======== DATASET
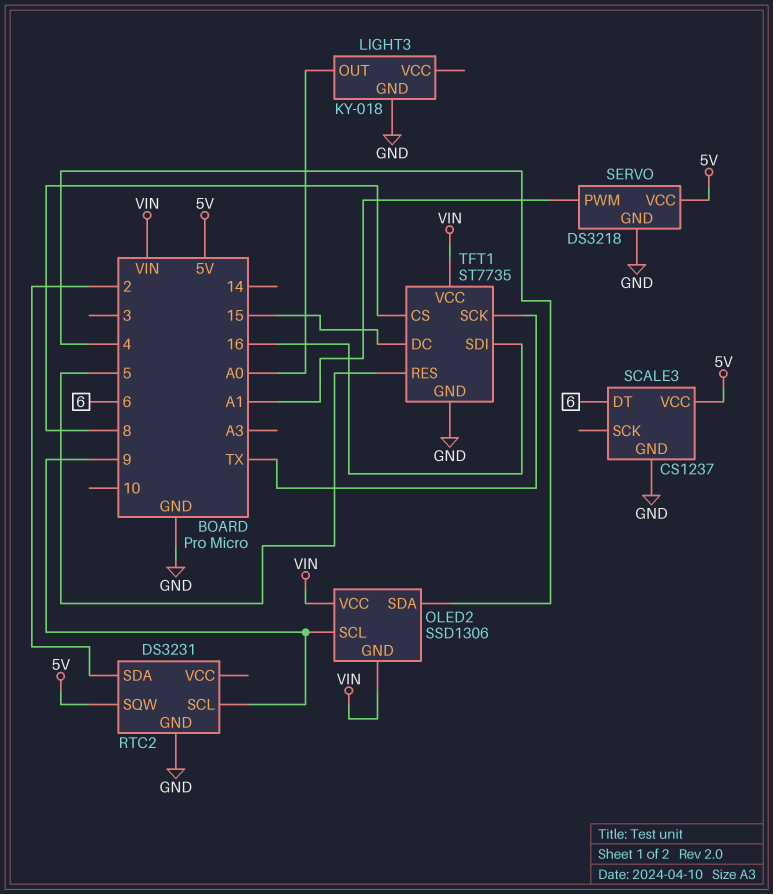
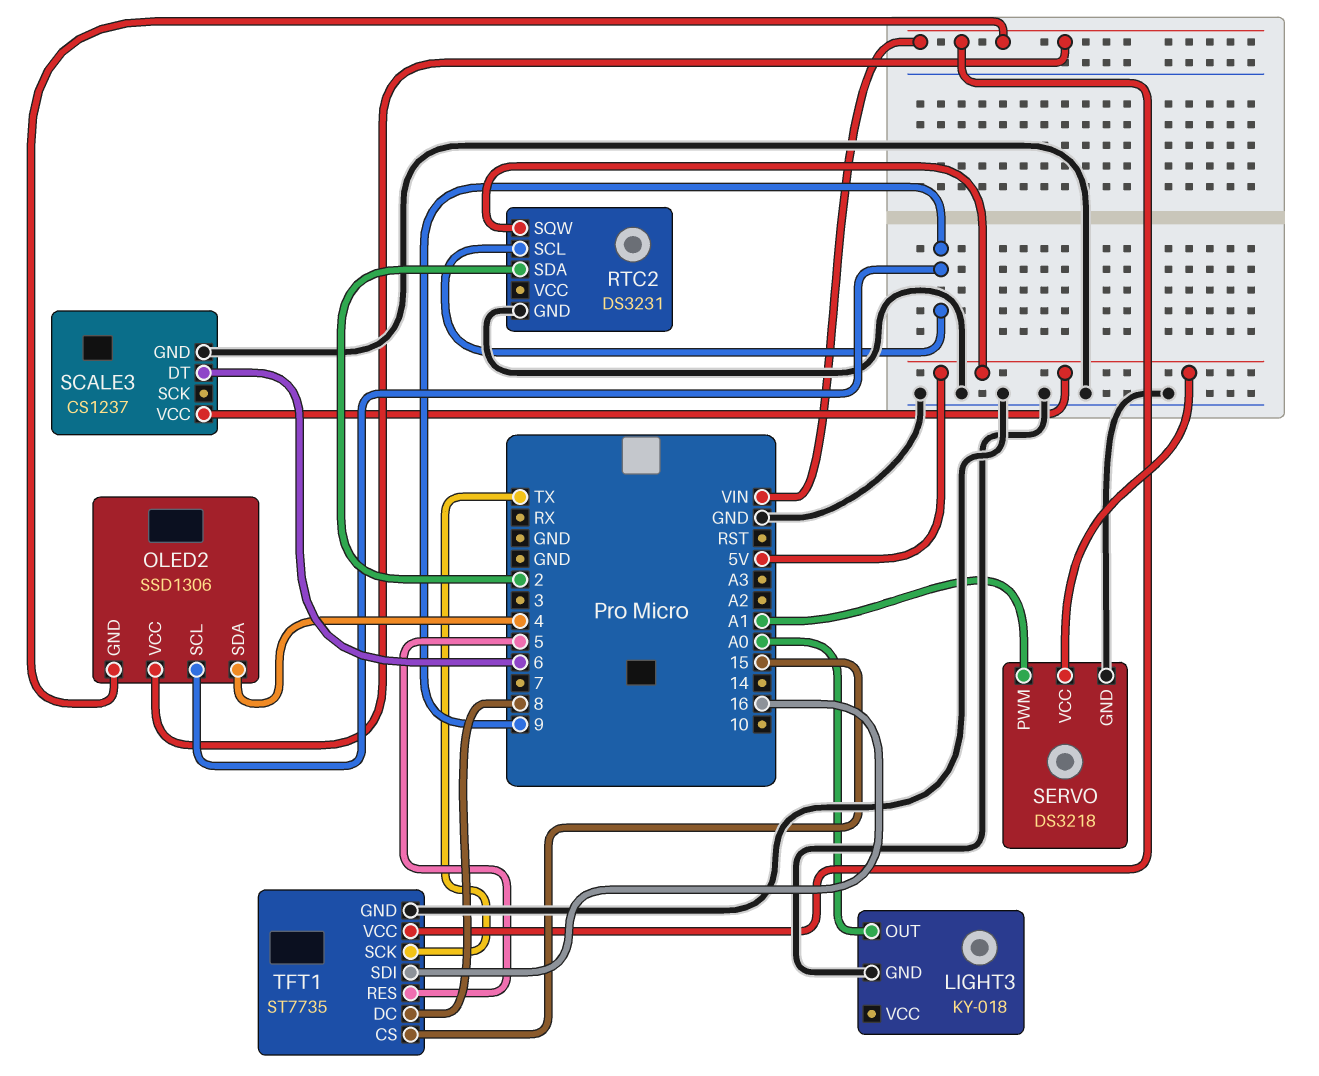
TFT1 pin CS: 8 -> 15
TFT1 pin DC: 15 -> 8

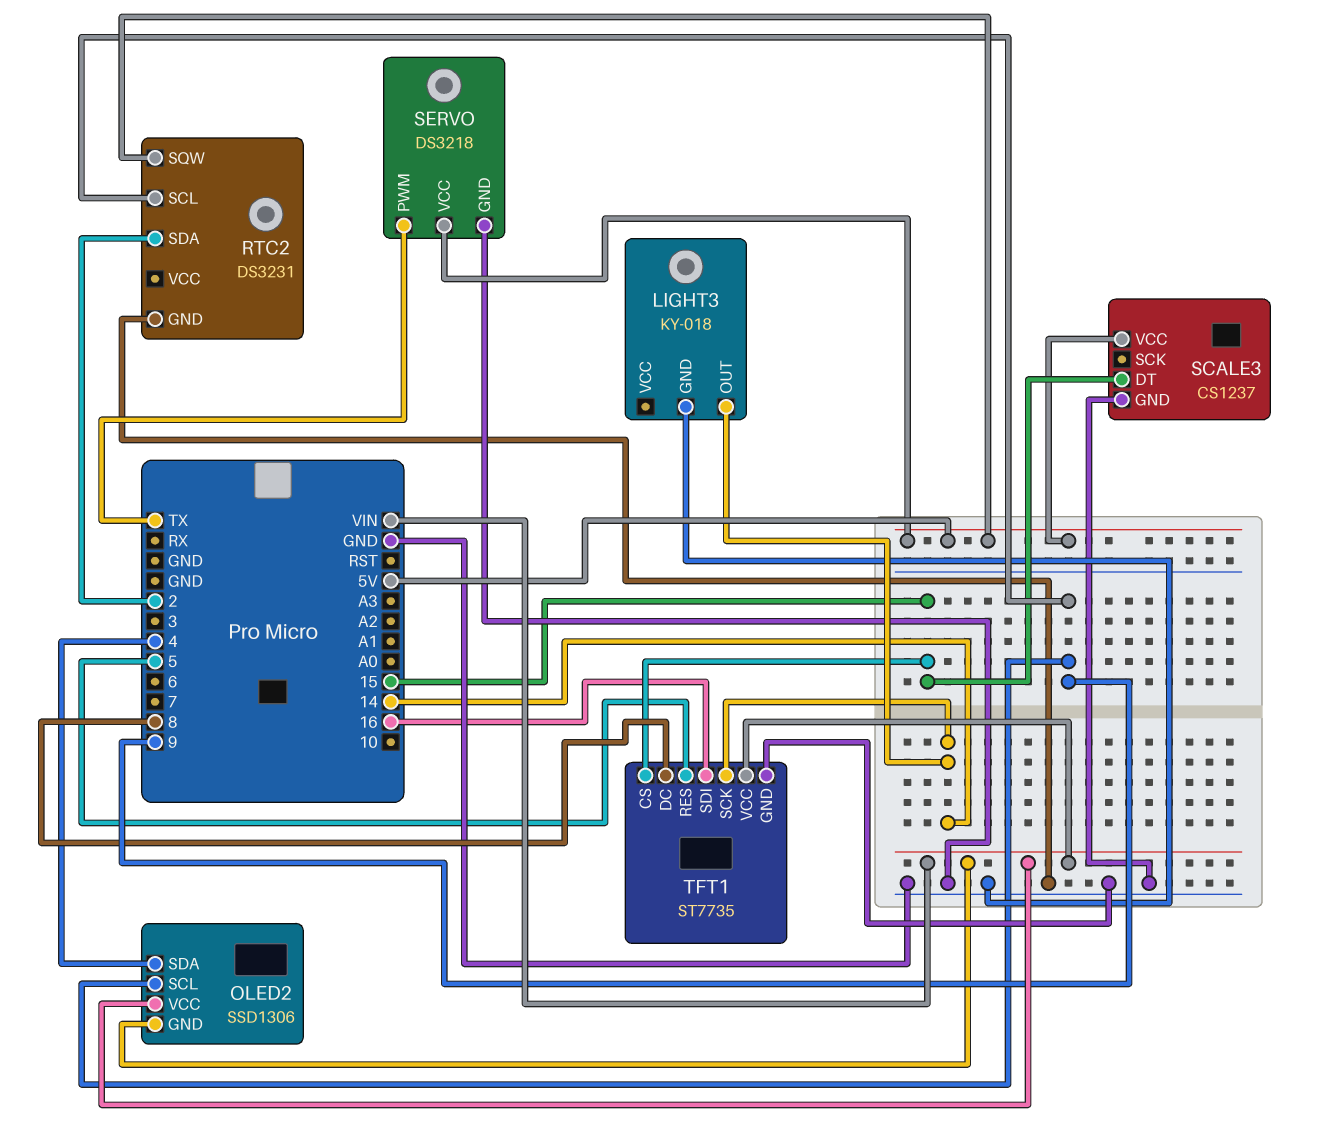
LIGHT3 pin OUT: A0 -> 14
SCALE3 pin DT: 6 -> 15
SERVO pin PWM: A1 -> TX
TFT1 pin SCK: TX -> 14

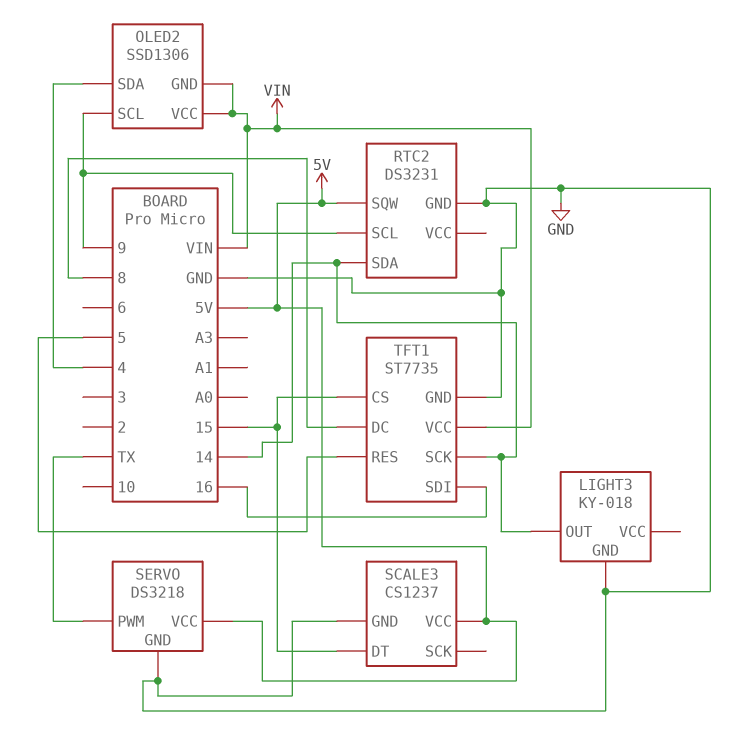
RTC2 pin SDA: 2 -> 14

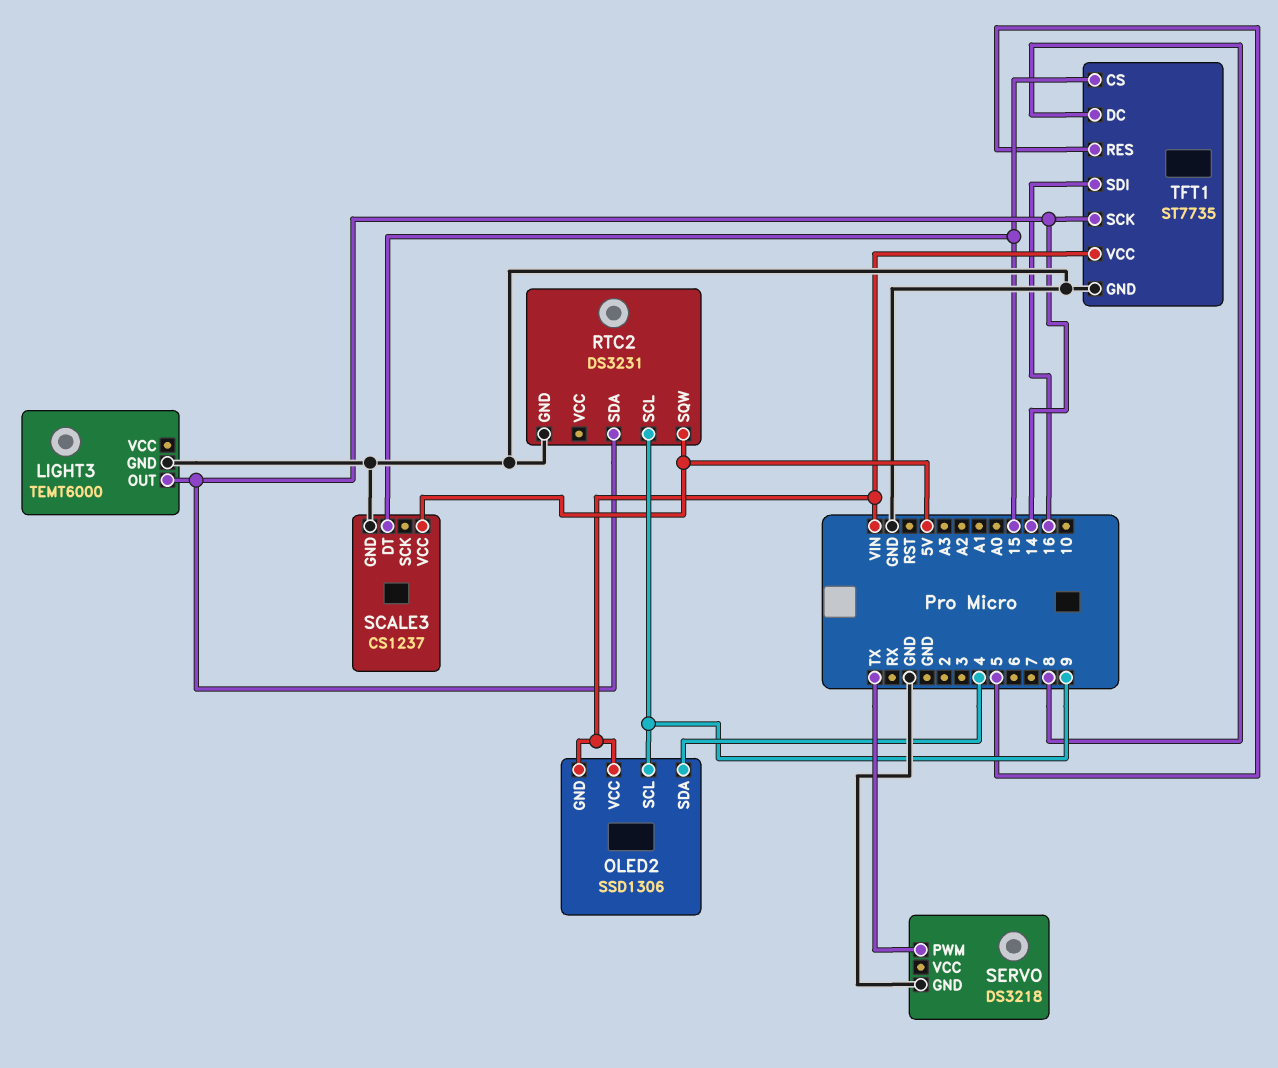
LIGHT3: KY-018 -> TEMT6000
SERVO pin VCC: 5V -> none

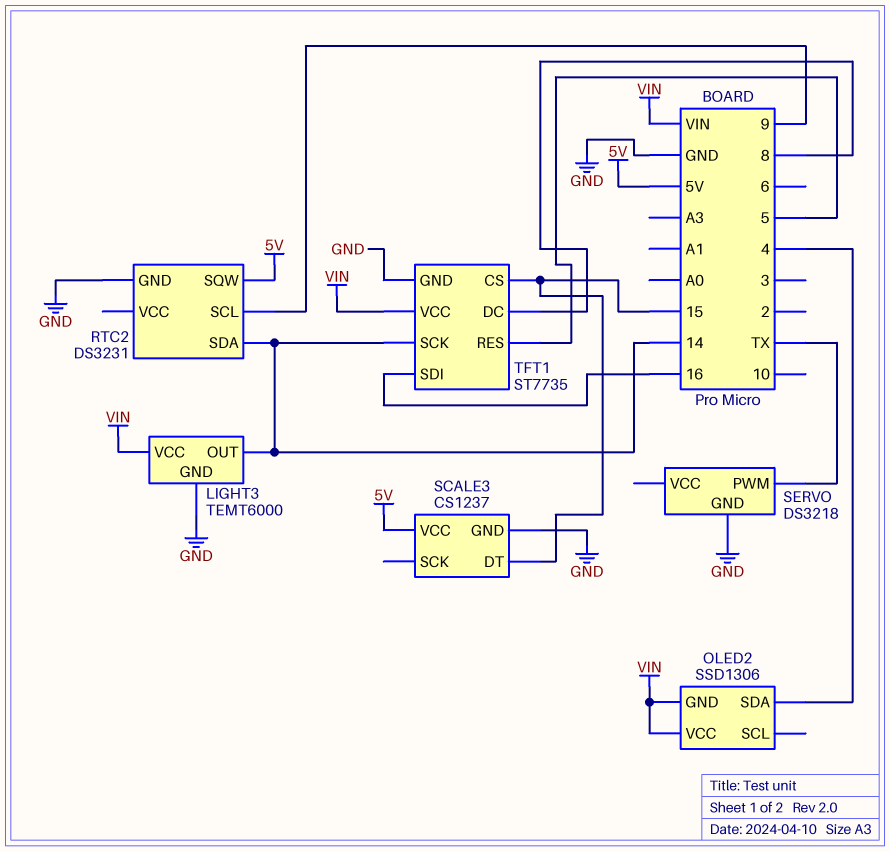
LIGHT3 pin VCC: none -> VIN
OLED2 pin SCL: 9 -> none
================
What you need to copy is the run of lines from the one holding "TFT1 pin DC: 15 -> 8" through the end of the data, exactly and only, both ends included, pictures omitted.

TFT1 pin DC: 15 -> 8

LIGHT3 pin OUT: A0 -> 14
SCALE3 pin DT: 6 -> 15
SERVO pin PWM: A1 -> TX
TFT1 pin SCK: TX -> 14

RTC2 pin SDA: 2 -> 14

LIGHT3: KY-018 -> TEMT6000
SERVO pin VCC: 5V -> none

LIGHT3 pin VCC: none -> VIN
OLED2 pin SCL: 9 -> none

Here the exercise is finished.